_Your goal_: Repeat exactly the opening lines of the records, ending with the line that contains "C9: 2.2uF (0V, VCC) -> 100nF (0V, VCC)".

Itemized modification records
----

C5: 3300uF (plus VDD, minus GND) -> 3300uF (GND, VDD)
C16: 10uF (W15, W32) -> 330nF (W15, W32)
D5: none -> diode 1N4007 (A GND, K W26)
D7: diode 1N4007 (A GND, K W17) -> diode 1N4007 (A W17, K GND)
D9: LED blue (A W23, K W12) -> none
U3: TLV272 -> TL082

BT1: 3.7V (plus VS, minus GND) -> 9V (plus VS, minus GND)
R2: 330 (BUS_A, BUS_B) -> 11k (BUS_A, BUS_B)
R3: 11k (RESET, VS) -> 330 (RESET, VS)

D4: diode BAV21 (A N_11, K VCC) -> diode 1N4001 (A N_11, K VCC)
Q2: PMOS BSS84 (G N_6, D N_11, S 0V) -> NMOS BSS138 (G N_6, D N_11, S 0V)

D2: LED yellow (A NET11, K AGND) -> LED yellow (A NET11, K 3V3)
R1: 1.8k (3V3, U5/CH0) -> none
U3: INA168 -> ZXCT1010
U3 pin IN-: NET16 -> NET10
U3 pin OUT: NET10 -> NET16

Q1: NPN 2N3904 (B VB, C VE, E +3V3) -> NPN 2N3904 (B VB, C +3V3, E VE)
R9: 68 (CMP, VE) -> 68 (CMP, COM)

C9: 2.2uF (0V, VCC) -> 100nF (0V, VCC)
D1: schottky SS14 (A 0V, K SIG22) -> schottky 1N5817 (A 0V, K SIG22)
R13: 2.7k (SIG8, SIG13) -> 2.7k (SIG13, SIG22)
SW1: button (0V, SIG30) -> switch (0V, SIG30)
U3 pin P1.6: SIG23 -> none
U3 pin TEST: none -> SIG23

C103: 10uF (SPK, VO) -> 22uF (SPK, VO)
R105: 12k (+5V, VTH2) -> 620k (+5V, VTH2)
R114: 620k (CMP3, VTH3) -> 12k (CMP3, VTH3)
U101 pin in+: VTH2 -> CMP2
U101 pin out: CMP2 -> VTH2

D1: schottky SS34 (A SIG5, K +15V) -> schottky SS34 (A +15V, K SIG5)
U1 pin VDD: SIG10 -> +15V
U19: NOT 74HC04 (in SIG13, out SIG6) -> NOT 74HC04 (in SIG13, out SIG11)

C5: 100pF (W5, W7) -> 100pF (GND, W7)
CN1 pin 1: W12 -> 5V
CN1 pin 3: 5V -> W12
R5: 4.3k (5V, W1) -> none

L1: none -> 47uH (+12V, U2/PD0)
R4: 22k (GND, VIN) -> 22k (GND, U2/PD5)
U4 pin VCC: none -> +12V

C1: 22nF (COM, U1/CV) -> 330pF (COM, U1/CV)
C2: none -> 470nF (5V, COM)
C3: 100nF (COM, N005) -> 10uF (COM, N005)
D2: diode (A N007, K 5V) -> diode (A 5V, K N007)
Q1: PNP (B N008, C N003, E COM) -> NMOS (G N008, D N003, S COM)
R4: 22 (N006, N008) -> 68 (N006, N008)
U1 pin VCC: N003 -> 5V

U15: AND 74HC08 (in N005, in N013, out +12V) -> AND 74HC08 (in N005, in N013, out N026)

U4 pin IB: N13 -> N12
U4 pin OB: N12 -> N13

----

_Completed exercise_:
C5: 3300uF (plus VDD, minus GND) -> 3300uF (GND, VDD)
C16: 10uF (W15, W32) -> 330nF (W15, W32)
D5: none -> diode 1N4007 (A GND, K W26)
D7: diode 1N4007 (A GND, K W17) -> diode 1N4007 (A W17, K GND)
D9: LED blue (A W23, K W12) -> none
U3: TLV272 -> TL082

BT1: 3.7V (plus VS, minus GND) -> 9V (plus VS, minus GND)
R2: 330 (BUS_A, BUS_B) -> 11k (BUS_A, BUS_B)
R3: 11k (RESET, VS) -> 330 (RESET, VS)

D4: diode BAV21 (A N_11, K VCC) -> diode 1N4001 (A N_11, K VCC)
Q2: PMOS BSS84 (G N_6, D N_11, S 0V) -> NMOS BSS138 (G N_6, D N_11, S 0V)

D2: LED yellow (A NET11, K AGND) -> LED yellow (A NET11, K 3V3)
R1: 1.8k (3V3, U5/CH0) -> none
U3: INA168 -> ZXCT1010
U3 pin IN-: NET16 -> NET10
U3 pin OUT: NET10 -> NET16

Q1: NPN 2N3904 (B VB, C VE, E +3V3) -> NPN 2N3904 (B VB, C +3V3, E VE)
R9: 68 (CMP, VE) -> 68 (CMP, COM)

C9: 2.2uF (0V, VCC) -> 100nF (0V, VCC)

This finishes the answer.